**Work request:**
Set down, please, exactly the lines below that run from the line with "D5: diode (A NET4, K GND) -> none" to the line with "S3: switch (GND, NET13) -> switch (+12V, GND)", both lines included.

[[ Entries shown, beginning ]]

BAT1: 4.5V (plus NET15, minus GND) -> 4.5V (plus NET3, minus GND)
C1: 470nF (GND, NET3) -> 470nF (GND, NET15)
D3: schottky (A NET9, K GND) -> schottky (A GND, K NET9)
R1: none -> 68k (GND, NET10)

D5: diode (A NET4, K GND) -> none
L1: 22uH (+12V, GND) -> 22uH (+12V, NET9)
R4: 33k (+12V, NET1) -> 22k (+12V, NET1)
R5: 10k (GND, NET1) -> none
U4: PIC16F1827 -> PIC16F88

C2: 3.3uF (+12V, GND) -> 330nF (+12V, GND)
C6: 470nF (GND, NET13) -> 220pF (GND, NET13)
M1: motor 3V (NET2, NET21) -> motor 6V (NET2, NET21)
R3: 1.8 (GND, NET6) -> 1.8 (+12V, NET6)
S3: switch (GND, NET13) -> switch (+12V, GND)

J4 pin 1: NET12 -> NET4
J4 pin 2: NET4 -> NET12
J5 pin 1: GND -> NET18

[[ Entries shown, end ]]

**Task answer:**
D5: diode (A NET4, K GND) -> none
L1: 22uH (+12V, GND) -> 22uH (+12V, NET9)
R4: 33k (+12V, NET1) -> 22k (+12V, NET1)
R5: 10k (GND, NET1) -> none
U4: PIC16F1827 -> PIC16F88

C2: 3.3uF (+12V, GND) -> 330nF (+12V, GND)
C6: 470nF (GND, NET13) -> 220pF (GND, NET13)
M1: motor 3V (NET2, NET21) -> motor 6V (NET2, NET21)
R3: 1.8 (GND, NET6) -> 1.8 (+12V, NET6)
S3: switch (GND, NET13) -> switch (+12V, GND)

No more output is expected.